[Task item]:
Copy out all lines of the records in which the word "grey" appears.
____ Extracted data
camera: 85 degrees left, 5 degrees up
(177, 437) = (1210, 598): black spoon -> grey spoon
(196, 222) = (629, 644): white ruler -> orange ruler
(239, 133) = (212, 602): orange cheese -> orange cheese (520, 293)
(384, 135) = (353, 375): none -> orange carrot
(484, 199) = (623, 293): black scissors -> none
________
____ Extracted data
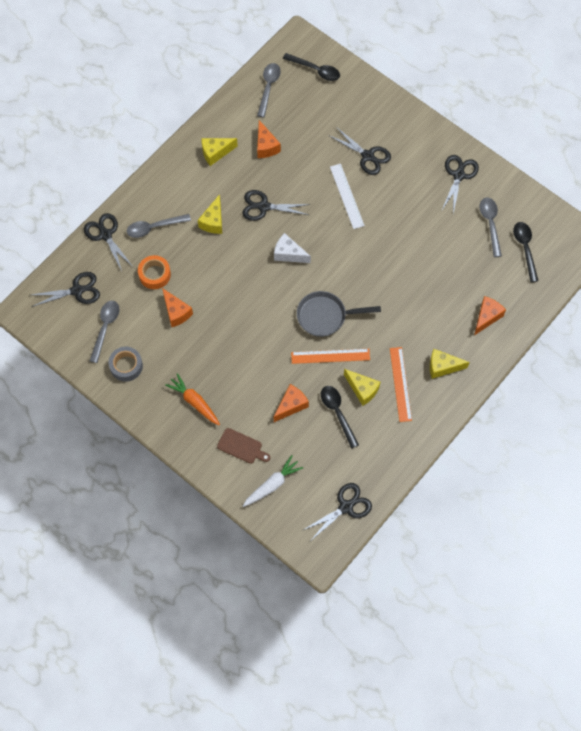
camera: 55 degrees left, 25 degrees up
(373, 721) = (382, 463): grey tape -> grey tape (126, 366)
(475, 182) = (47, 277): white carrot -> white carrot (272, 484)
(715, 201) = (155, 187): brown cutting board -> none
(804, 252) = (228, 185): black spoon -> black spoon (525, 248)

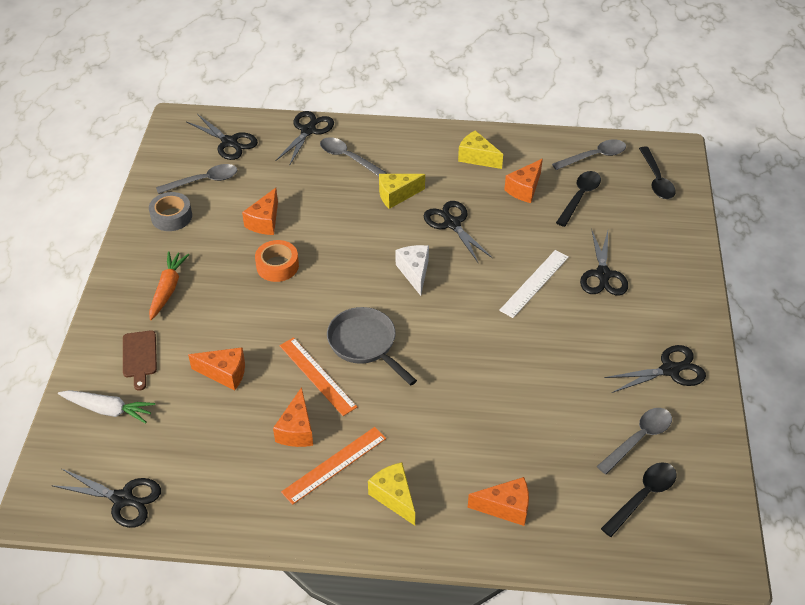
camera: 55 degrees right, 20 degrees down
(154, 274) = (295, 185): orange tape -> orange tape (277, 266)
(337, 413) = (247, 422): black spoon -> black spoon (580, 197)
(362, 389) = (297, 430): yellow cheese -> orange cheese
________
[Task result]:
(177, 437) = (1210, 598): black spoon -> grey spoon
(373, 721) = (382, 463): grey tape -> grey tape (126, 366)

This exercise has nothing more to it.